== WHAT THE EXERCISE ASKS ==
Could you report every line of the listing below that holds the word "degrees"?

== RAW DATA ==
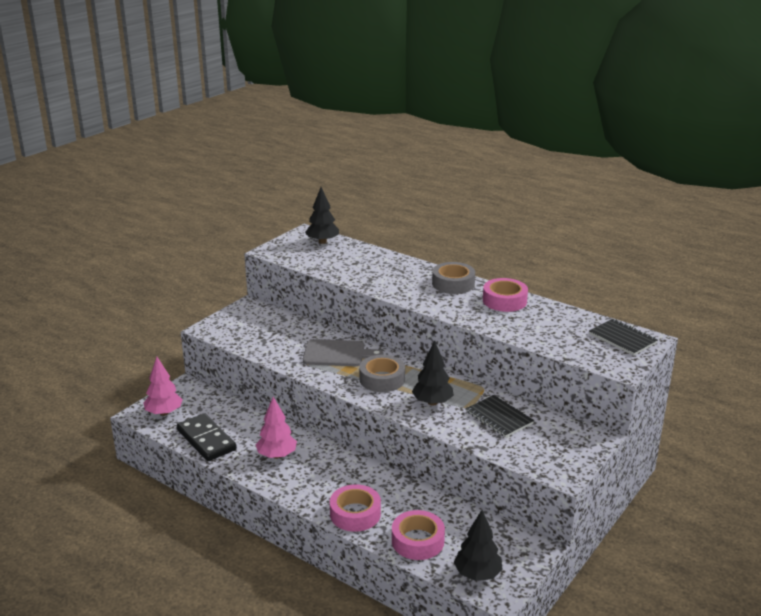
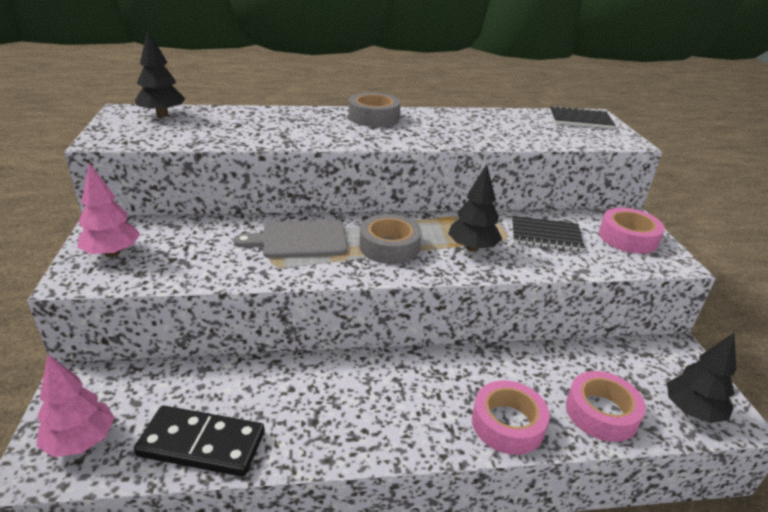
camera: 45 degrees left, 5 degrees up
(277, 455) = (326, 406): pink tree -> pink tree (112, 253)
(337, 353) = (300, 240): grey cutting board -> grey cutting board turned 150 degrees counterclockwise
(504, 301) = (444, 118): pink tape -> pink tape (628, 238)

== EXPECTED OUTPUT ==
camera: 45 degrees left, 5 degrees up
(337, 353) = (300, 240): grey cutting board -> grey cutting board turned 150 degrees counterclockwise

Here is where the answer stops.